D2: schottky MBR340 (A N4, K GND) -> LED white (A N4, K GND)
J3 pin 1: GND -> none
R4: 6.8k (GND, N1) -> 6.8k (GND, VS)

________________________________________

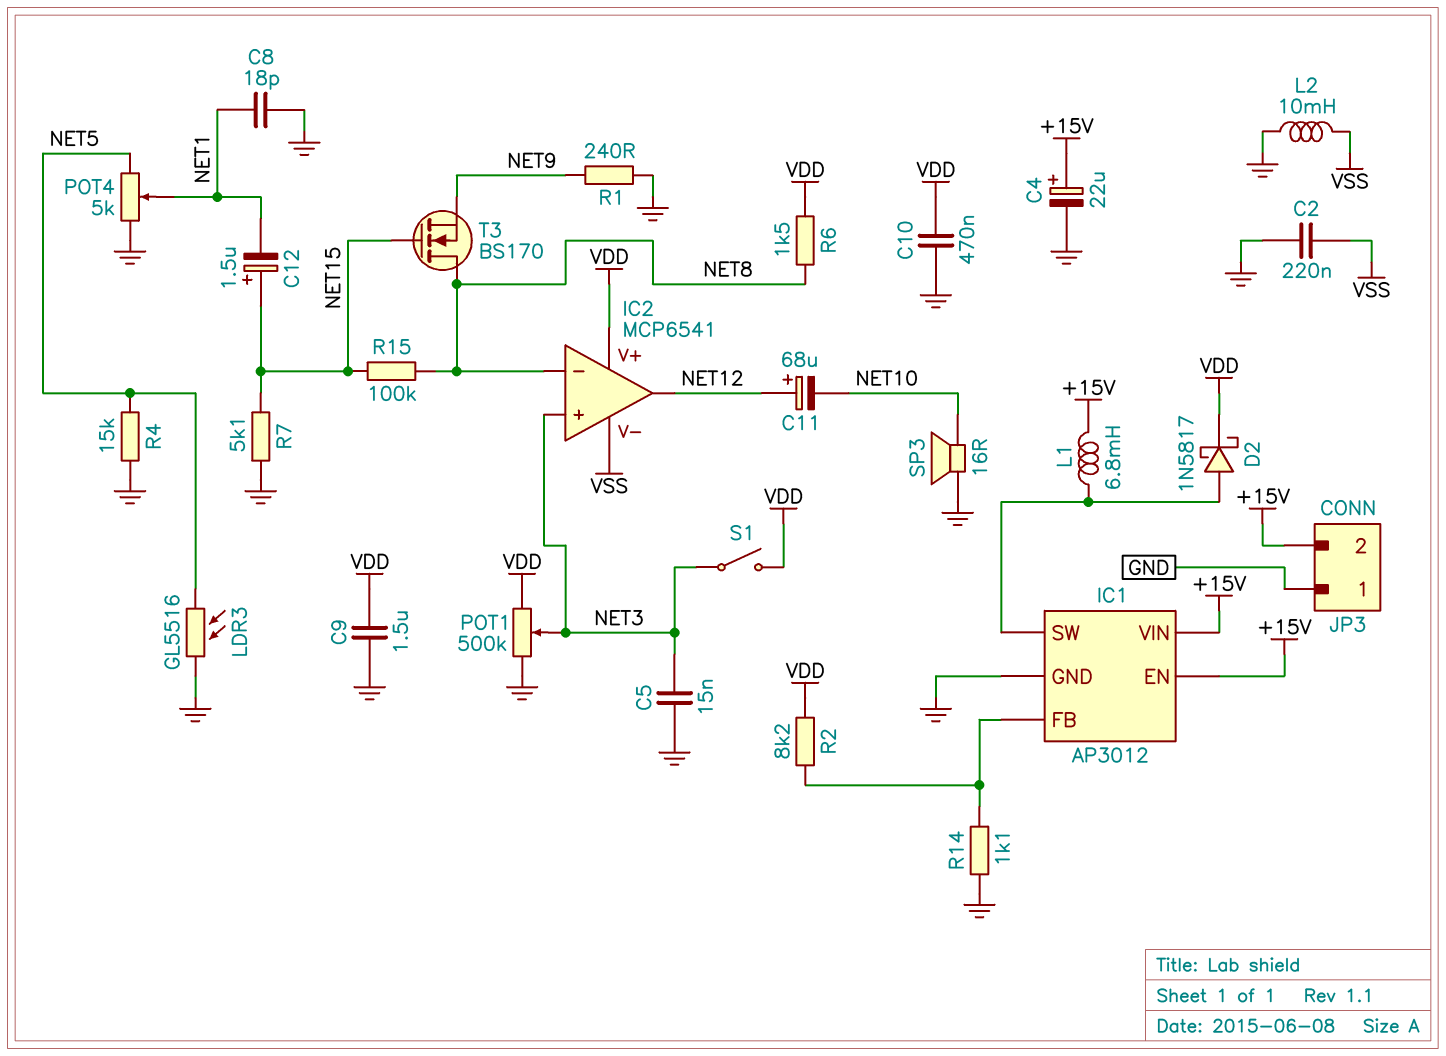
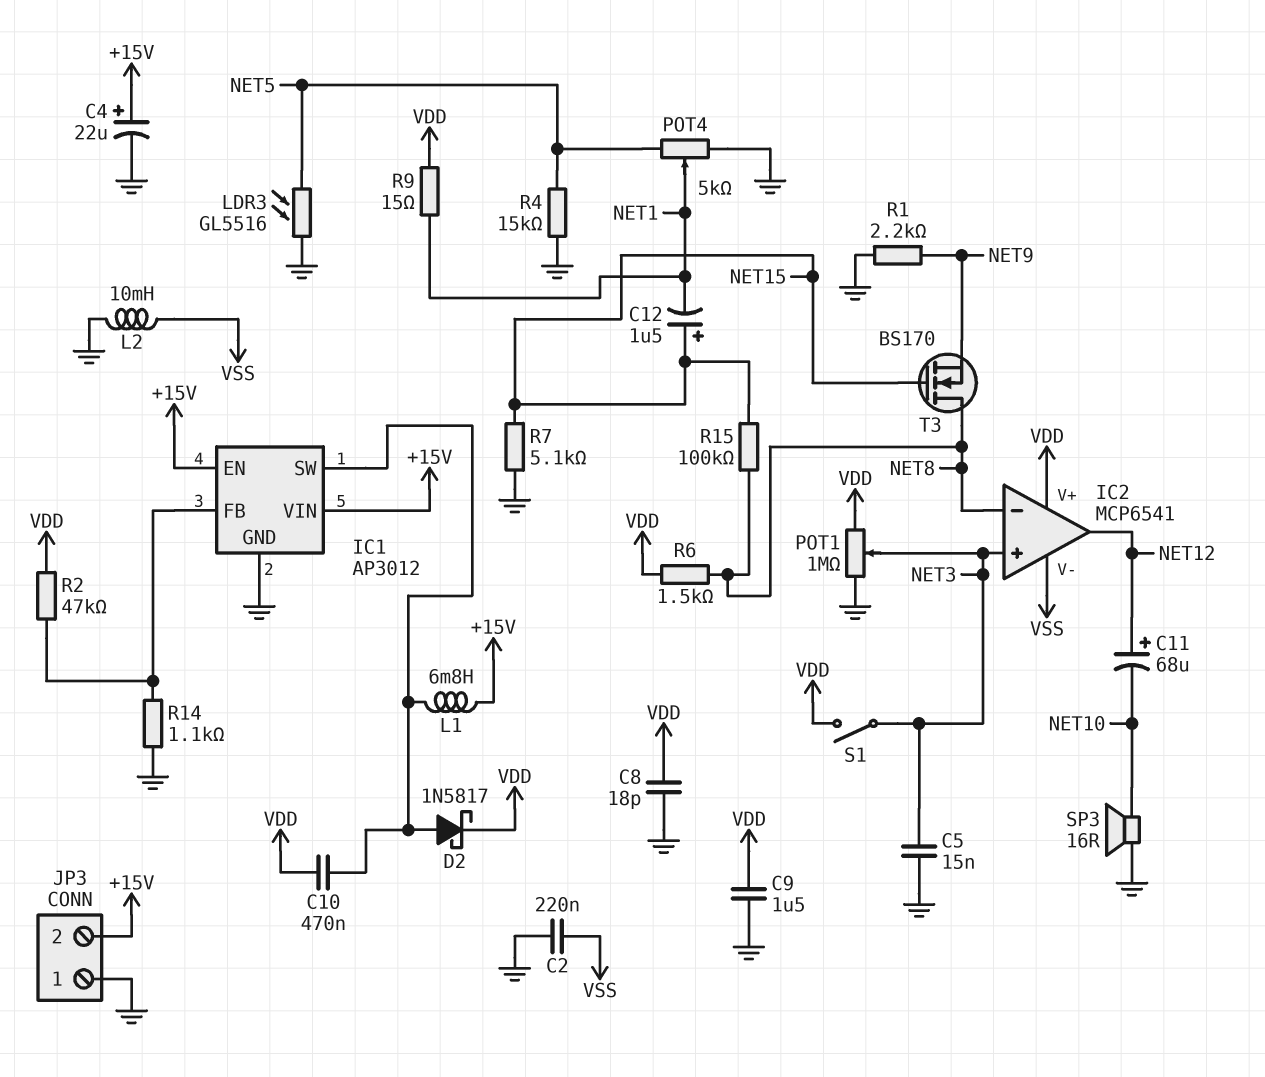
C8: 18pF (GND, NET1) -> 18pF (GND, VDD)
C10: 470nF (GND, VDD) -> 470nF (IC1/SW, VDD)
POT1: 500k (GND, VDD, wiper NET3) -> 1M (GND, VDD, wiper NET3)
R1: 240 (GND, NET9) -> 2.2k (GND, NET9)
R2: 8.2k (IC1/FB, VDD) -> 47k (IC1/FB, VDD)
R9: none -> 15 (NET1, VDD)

________________________________________

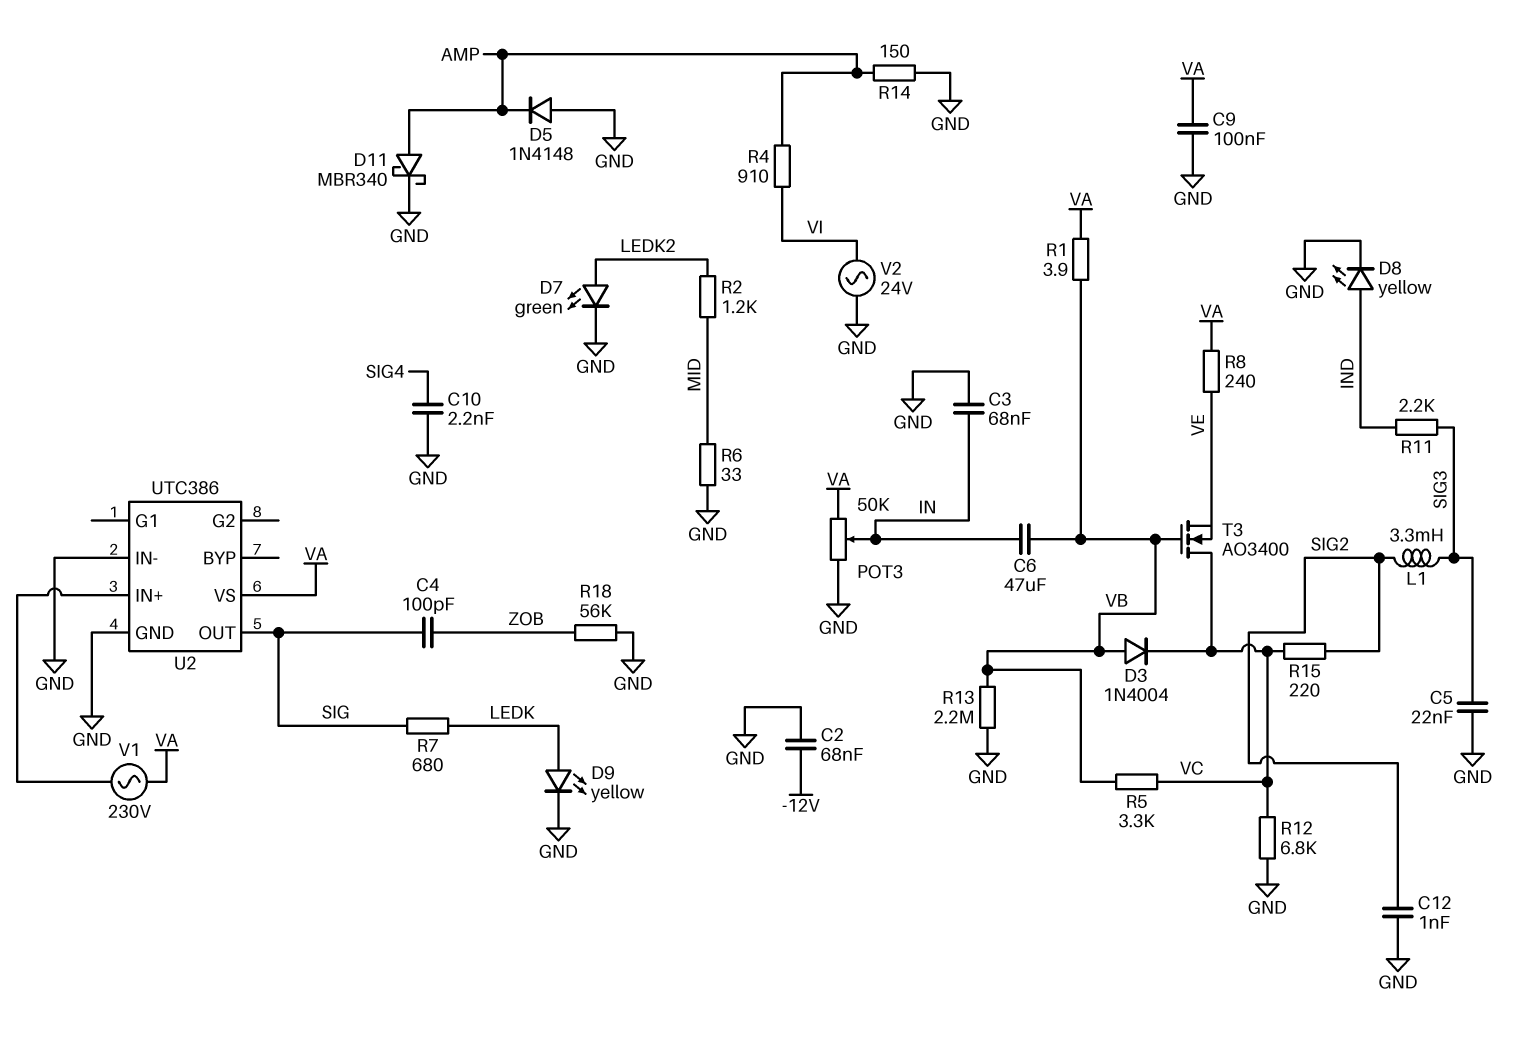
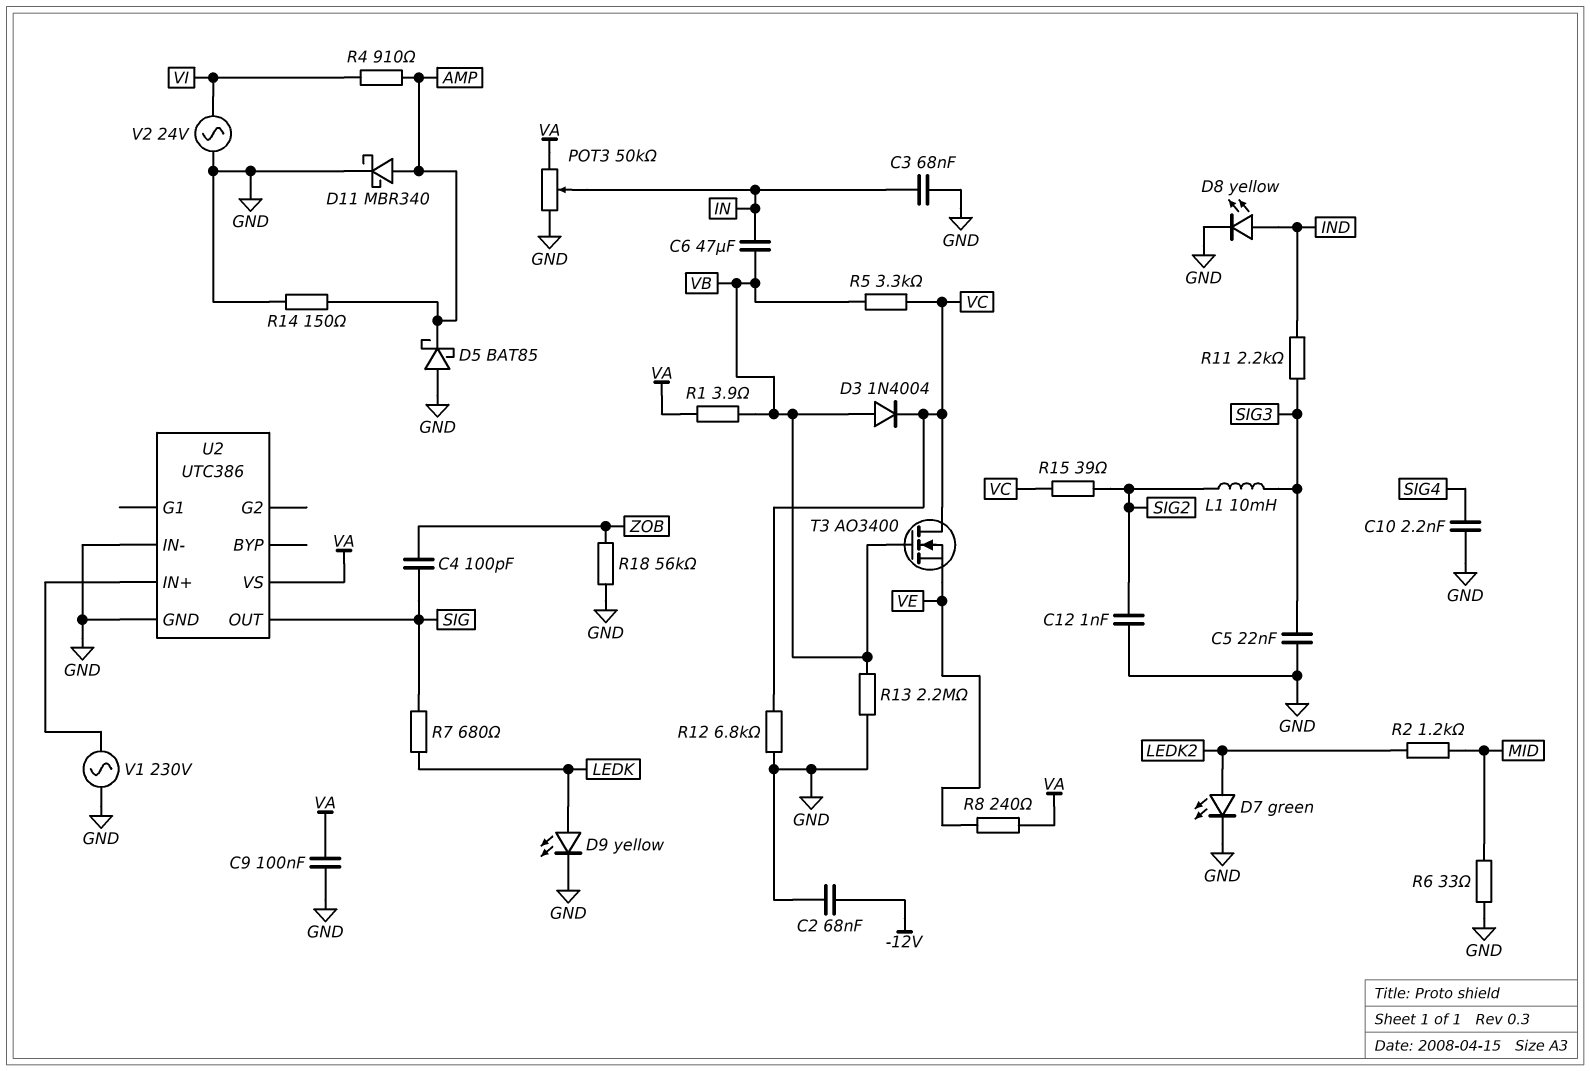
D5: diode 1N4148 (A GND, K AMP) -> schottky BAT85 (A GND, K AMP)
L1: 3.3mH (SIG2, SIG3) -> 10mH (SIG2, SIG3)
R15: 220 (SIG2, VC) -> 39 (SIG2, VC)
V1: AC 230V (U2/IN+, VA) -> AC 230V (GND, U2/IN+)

________________________________________

TASK REQUIREMENTS: Check each line of the data above for the word "schottky" and say how many lines have it. Give the number alone.

YOUR SOLUTION: 2